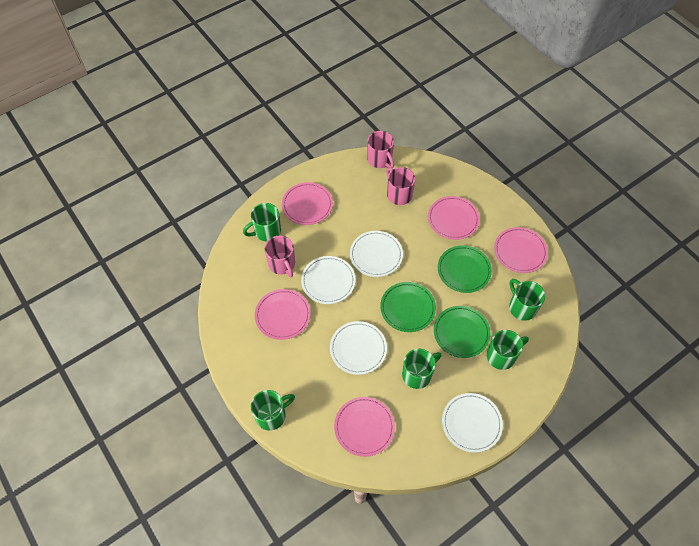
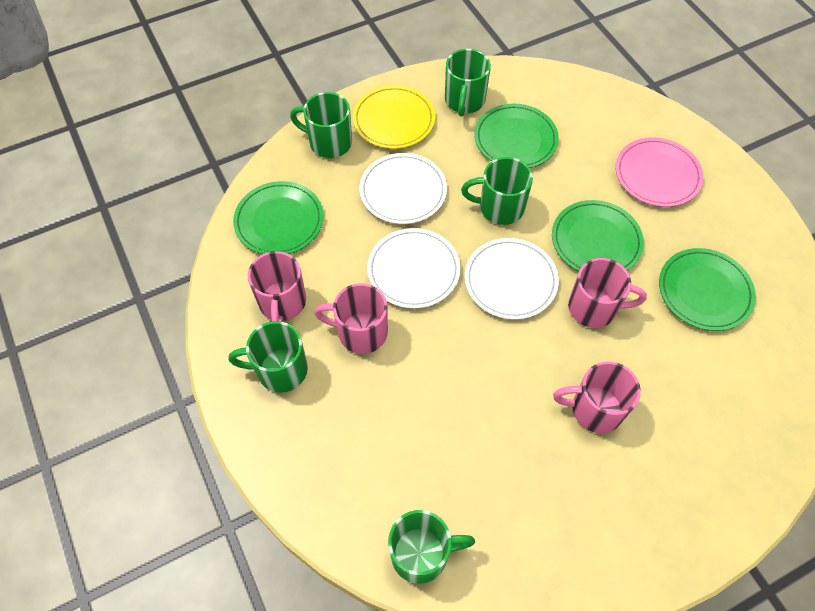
green plate: 3 -> 4
pink mug: 3 -> 4
pink plate: 5 -> 1
white plate: 4 -> 3
yellow plate: 0 -> 1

________________________________________

[What you have to do]: Repeat the records above exactly, leaving out the pictures.

[Solution to this task]:
green plate: 3 -> 4
pink mug: 3 -> 4
pink plate: 5 -> 1
white plate: 4 -> 3
yellow plate: 0 -> 1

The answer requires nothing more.